Problem statement
Set the listing down again exactly, please, apart from its pictures.

===== Extracted material

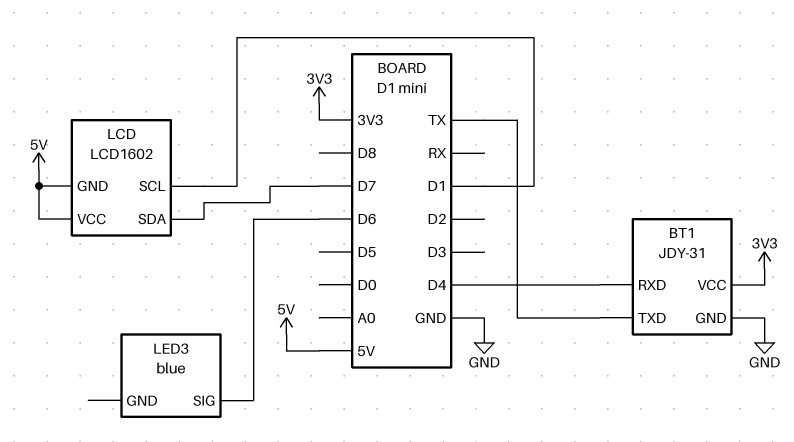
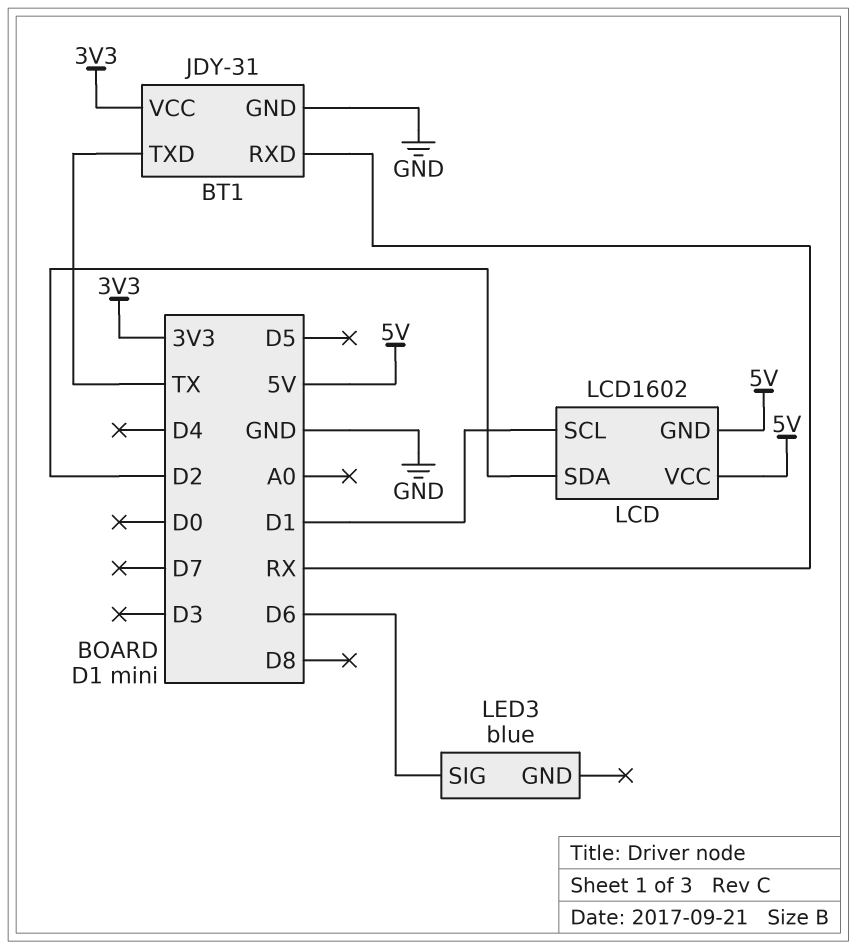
BT1 pin RXD: D4 -> RX
LCD pin SDA: D7 -> D2

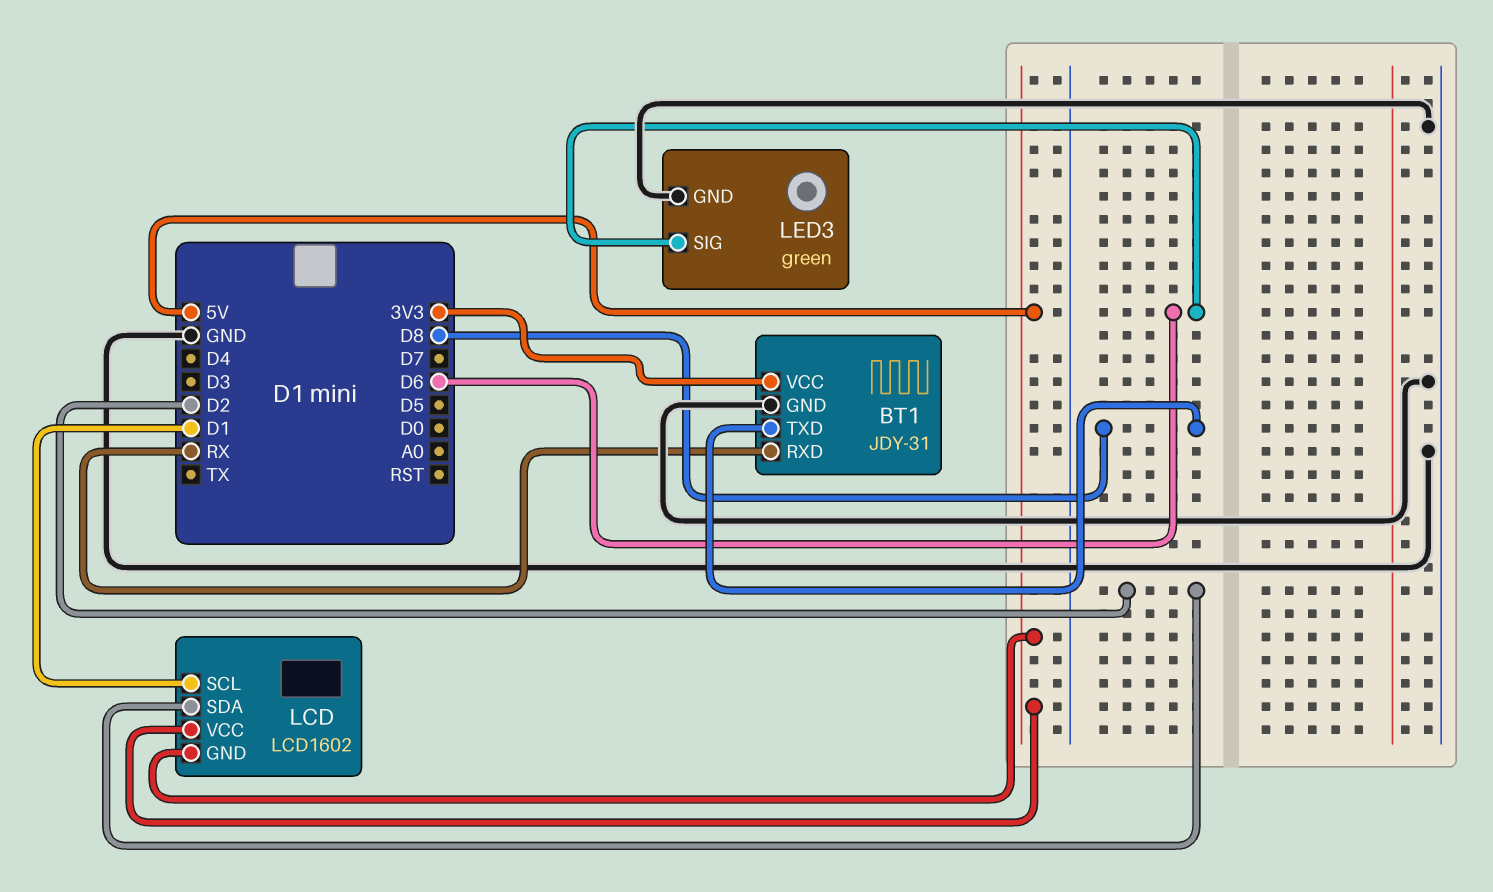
BT1 pin TXD: TX -> D8
LED3: blue -> green
LED3 pin GND: none -> GND

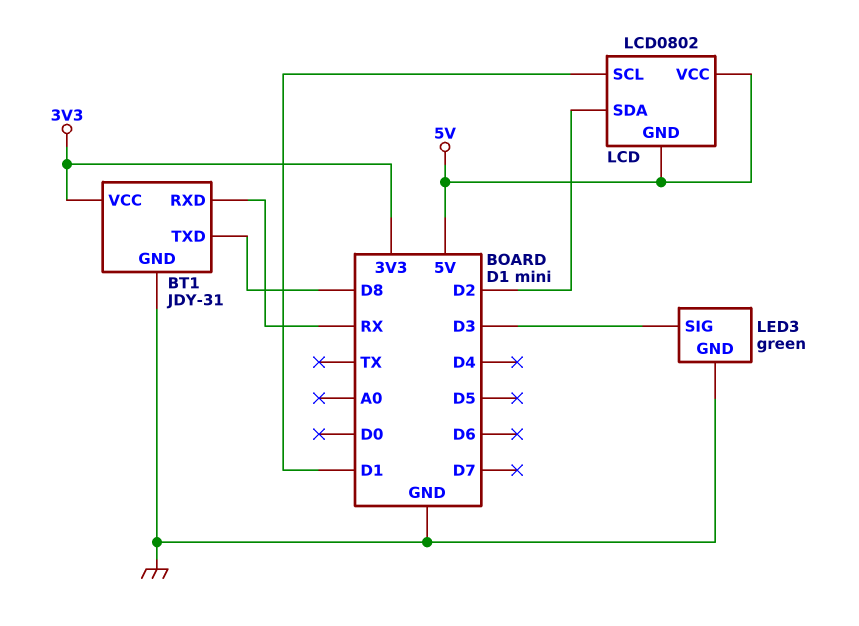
LCD: LCD1602 -> LCD0802
LED3 pin SIG: D6 -> D3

==========

The completed task
BT1 pin RXD: D4 -> RX
LCD pin SDA: D7 -> D2

BT1 pin TXD: TX -> D8
LED3: blue -> green
LED3 pin GND: none -> GND

LCD: LCD1602 -> LCD0802
LED3 pin SIG: D6 -> D3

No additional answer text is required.